(Coordinate-based object records)
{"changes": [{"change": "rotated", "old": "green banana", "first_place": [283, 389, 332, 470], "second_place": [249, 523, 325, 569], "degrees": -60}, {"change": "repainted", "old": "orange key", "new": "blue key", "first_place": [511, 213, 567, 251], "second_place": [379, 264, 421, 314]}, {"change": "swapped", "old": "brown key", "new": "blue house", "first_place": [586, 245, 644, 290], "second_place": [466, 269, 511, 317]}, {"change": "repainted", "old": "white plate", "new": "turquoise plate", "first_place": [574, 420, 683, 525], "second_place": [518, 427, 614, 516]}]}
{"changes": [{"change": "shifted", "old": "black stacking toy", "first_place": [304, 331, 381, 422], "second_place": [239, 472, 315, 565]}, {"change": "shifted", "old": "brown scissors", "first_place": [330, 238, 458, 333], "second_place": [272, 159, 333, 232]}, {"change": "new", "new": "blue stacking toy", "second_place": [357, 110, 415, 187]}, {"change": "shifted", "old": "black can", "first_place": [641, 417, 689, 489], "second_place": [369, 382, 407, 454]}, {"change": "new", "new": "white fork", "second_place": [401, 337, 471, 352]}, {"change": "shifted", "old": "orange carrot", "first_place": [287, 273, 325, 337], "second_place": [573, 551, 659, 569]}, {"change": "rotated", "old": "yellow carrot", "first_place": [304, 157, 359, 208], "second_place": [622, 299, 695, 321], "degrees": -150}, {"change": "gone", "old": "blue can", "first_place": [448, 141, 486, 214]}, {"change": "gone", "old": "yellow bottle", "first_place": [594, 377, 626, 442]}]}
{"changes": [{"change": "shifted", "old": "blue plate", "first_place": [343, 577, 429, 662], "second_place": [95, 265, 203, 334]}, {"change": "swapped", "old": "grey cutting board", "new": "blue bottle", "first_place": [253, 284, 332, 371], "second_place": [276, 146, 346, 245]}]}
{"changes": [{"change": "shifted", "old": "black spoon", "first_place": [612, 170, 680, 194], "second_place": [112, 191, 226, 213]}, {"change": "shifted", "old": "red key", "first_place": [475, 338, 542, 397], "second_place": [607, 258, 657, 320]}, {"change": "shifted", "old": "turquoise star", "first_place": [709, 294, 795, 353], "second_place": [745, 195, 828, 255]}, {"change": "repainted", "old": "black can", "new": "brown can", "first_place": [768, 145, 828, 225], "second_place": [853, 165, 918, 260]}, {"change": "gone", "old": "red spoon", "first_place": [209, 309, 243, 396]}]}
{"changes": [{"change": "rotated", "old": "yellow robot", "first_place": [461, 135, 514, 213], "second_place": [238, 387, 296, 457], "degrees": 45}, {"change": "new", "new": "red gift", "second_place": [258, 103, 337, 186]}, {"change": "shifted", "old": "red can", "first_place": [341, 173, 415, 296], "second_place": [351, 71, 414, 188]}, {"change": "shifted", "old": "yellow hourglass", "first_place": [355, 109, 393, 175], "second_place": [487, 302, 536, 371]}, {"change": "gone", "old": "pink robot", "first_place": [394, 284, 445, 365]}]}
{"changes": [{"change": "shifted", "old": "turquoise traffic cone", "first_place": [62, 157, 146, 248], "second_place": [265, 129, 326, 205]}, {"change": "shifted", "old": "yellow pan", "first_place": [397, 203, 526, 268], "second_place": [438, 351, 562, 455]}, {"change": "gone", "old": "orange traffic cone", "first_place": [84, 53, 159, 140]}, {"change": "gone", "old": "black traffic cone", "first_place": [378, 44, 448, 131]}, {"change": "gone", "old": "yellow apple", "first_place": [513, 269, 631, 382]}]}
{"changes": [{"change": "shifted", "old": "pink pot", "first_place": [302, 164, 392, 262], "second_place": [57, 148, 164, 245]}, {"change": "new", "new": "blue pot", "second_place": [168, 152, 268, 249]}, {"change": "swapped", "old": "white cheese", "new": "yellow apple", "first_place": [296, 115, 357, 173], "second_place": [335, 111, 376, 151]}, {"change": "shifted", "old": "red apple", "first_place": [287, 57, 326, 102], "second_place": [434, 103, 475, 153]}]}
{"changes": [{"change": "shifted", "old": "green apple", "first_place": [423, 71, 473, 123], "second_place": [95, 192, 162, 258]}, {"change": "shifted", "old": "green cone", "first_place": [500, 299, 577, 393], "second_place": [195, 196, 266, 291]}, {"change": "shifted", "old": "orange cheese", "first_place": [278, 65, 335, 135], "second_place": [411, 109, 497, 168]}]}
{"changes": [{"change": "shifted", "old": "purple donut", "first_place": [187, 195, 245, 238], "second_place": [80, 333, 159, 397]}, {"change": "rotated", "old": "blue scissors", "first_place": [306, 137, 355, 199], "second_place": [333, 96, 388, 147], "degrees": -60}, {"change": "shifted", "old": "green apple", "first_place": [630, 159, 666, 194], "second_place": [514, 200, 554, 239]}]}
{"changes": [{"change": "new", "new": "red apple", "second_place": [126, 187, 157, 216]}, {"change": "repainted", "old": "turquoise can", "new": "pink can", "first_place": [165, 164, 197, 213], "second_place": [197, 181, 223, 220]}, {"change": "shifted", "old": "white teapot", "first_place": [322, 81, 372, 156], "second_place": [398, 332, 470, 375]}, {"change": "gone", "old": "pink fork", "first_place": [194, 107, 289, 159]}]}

**Task**. Output every record without changing any wording.

**Answer to this task**.
{"changes": [{"change": "rotated", "old": "green banana", "first_place": [283, 389, 332, 470], "second_place": [249, 523, 325, 569], "degrees": -60}, {"change": "repainted", "old": "orange key", "new": "blue key", "first_place": [511, 213, 567, 251], "second_place": [379, 264, 421, 314]}, {"change": "swapped", "old": "brown key", "new": "blue house", "first_place": [586, 245, 644, 290], "second_place": [466, 269, 511, 317]}, {"change": "repainted", "old": "white plate", "new": "turquoise plate", "first_place": [574, 420, 683, 525], "second_place": [518, 427, 614, 516]}]}
{"changes": [{"change": "shifted", "old": "black stacking toy", "first_place": [304, 331, 381, 422], "second_place": [239, 472, 315, 565]}, {"change": "shifted", "old": "brown scissors", "first_place": [330, 238, 458, 333], "second_place": [272, 159, 333, 232]}, {"change": "new", "new": "blue stacking toy", "second_place": [357, 110, 415, 187]}, {"change": "shifted", "old": "black can", "first_place": [641, 417, 689, 489], "second_place": [369, 382, 407, 454]}, {"change": "new", "new": "white fork", "second_place": [401, 337, 471, 352]}, {"change": "shifted", "old": "orange carrot", "first_place": [287, 273, 325, 337], "second_place": [573, 551, 659, 569]}, {"change": "rotated", "old": "yellow carrot", "first_place": [304, 157, 359, 208], "second_place": [622, 299, 695, 321], "degrees": -150}, {"change": "gone", "old": "blue can", "first_place": [448, 141, 486, 214]}, {"change": "gone", "old": "yellow bottle", "first_place": [594, 377, 626, 442]}]}
{"changes": [{"change": "shifted", "old": "blue plate", "first_place": [343, 577, 429, 662], "second_place": [95, 265, 203, 334]}, {"change": "swapped", "old": "grey cutting board", "new": "blue bottle", "first_place": [253, 284, 332, 371], "second_place": [276, 146, 346, 245]}]}
{"changes": [{"change": "shifted", "old": "black spoon", "first_place": [612, 170, 680, 194], "second_place": [112, 191, 226, 213]}, {"change": "shifted", "old": "red key", "first_place": [475, 338, 542, 397], "second_place": [607, 258, 657, 320]}, {"change": "shifted", "old": "turquoise star", "first_place": [709, 294, 795, 353], "second_place": [745, 195, 828, 255]}, {"change": "repainted", "old": "black can", "new": "brown can", "first_place": [768, 145, 828, 225], "second_place": [853, 165, 918, 260]}, {"change": "gone", "old": "red spoon", "first_place": [209, 309, 243, 396]}]}
{"changes": [{"change": "rotated", "old": "yellow robot", "first_place": [461, 135, 514, 213], "second_place": [238, 387, 296, 457], "degrees": 45}, {"change": "new", "new": "red gift", "second_place": [258, 103, 337, 186]}, {"change": "shifted", "old": "red can", "first_place": [341, 173, 415, 296], "second_place": [351, 71, 414, 188]}, {"change": "shifted", "old": "yellow hourglass", "first_place": [355, 109, 393, 175], "second_place": [487, 302, 536, 371]}, {"change": "gone", "old": "pink robot", "first_place": [394, 284, 445, 365]}]}
{"changes": [{"change": "shifted", "old": "turquoise traffic cone", "first_place": [62, 157, 146, 248], "second_place": [265, 129, 326, 205]}, {"change": "shifted", "old": "yellow pan", "first_place": [397, 203, 526, 268], "second_place": [438, 351, 562, 455]}, {"change": "gone", "old": "orange traffic cone", "first_place": [84, 53, 159, 140]}, {"change": "gone", "old": "black traffic cone", "first_place": [378, 44, 448, 131]}, {"change": "gone", "old": "yellow apple", "first_place": [513, 269, 631, 382]}]}
{"changes": [{"change": "shifted", "old": "pink pot", "first_place": [302, 164, 392, 262], "second_place": [57, 148, 164, 245]}, {"change": "new", "new": "blue pot", "second_place": [168, 152, 268, 249]}, {"change": "swapped", "old": "white cheese", "new": "yellow apple", "first_place": [296, 115, 357, 173], "second_place": [335, 111, 376, 151]}, {"change": "shifted", "old": "red apple", "first_place": [287, 57, 326, 102], "second_place": [434, 103, 475, 153]}]}
{"changes": [{"change": "shifted", "old": "green apple", "first_place": [423, 71, 473, 123], "second_place": [95, 192, 162, 258]}, {"change": "shifted", "old": "green cone", "first_place": [500, 299, 577, 393], "second_place": [195, 196, 266, 291]}, {"change": "shifted", "old": "orange cheese", "first_place": [278, 65, 335, 135], "second_place": [411, 109, 497, 168]}]}
{"changes": [{"change": "shifted", "old": "purple donut", "first_place": [187, 195, 245, 238], "second_place": [80, 333, 159, 397]}, {"change": "rotated", "old": "blue scissors", "first_place": [306, 137, 355, 199], "second_place": [333, 96, 388, 147], "degrees": -60}, {"change": "shifted", "old": "green apple", "first_place": [630, 159, 666, 194], "second_place": [514, 200, 554, 239]}]}
{"changes": [{"change": "new", "new": "red apple", "second_place": [126, 187, 157, 216]}, {"change": "repainted", "old": "turquoise can", "new": "pink can", "first_place": [165, 164, 197, 213], "second_place": [197, 181, 223, 220]}, {"change": "shifted", "old": "white teapot", "first_place": [322, 81, 372, 156], "second_place": [398, 332, 470, 375]}, {"change": "gone", "old": "pink fork", "first_place": [194, 107, 289, 159]}]}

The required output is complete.